_Information provided_
=== Section Start ===
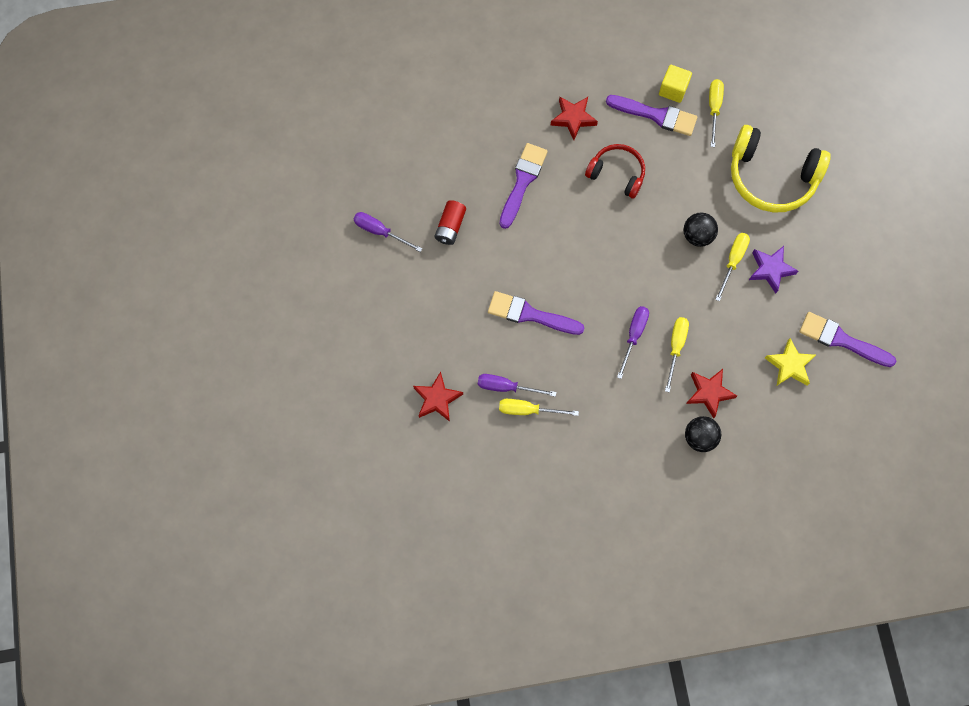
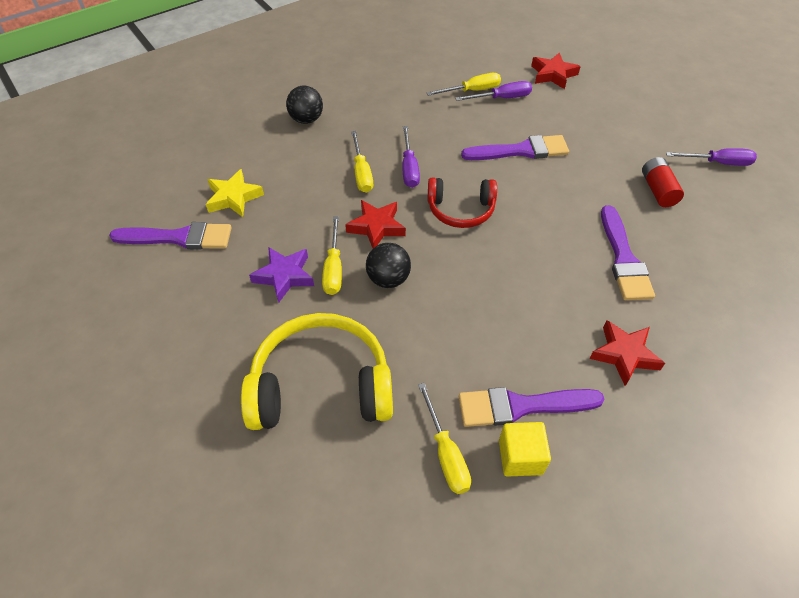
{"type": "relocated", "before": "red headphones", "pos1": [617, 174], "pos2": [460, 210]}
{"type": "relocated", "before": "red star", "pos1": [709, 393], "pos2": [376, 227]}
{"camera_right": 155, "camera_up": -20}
=== Section End ===
=== Section Start ===
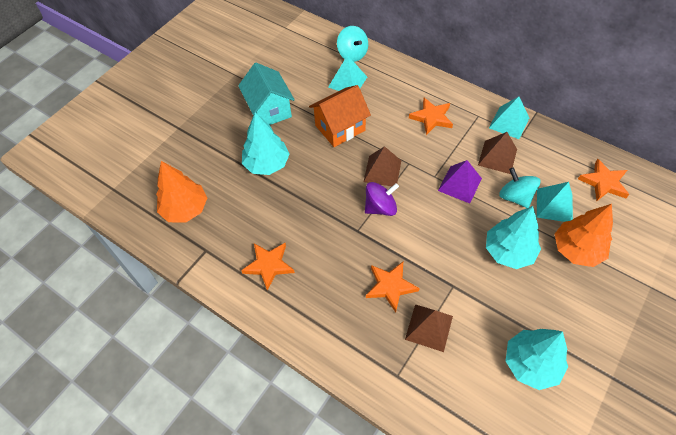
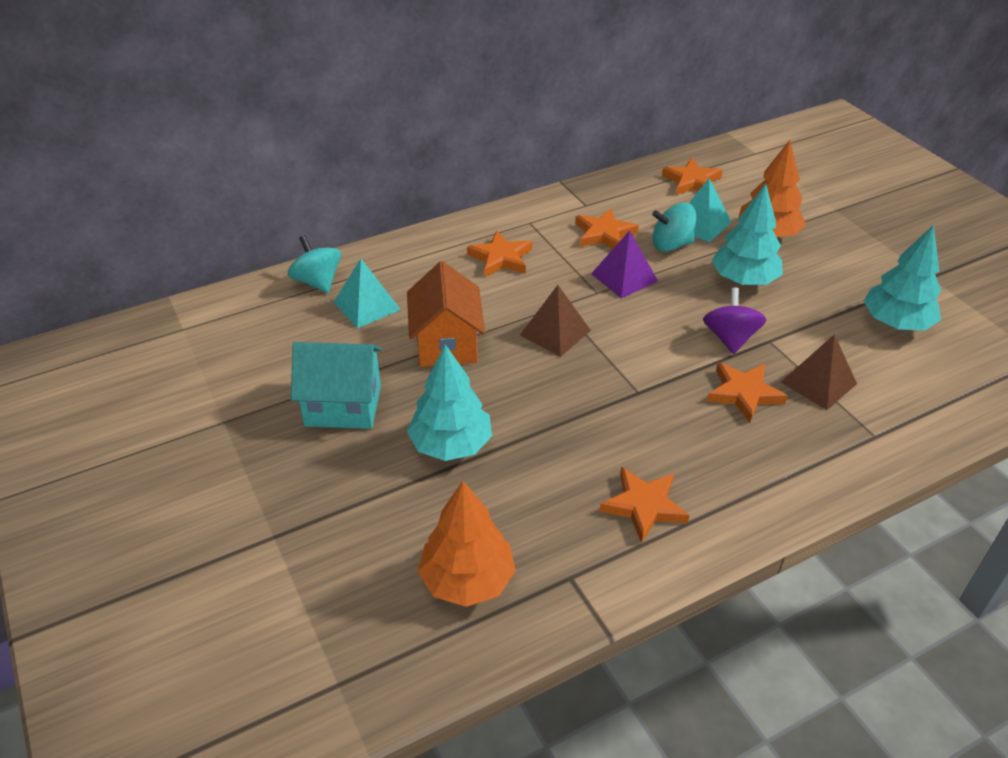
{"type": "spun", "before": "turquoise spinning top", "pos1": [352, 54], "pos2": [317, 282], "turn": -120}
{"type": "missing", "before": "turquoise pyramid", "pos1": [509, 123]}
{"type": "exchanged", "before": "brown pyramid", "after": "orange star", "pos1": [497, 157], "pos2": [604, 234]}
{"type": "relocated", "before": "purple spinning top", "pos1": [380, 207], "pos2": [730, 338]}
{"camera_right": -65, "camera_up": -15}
=== Section End ===
_Exercise_
Say how many lines of the preceding data include the word "spinning". The number is the whole answer.

_Task answer_
2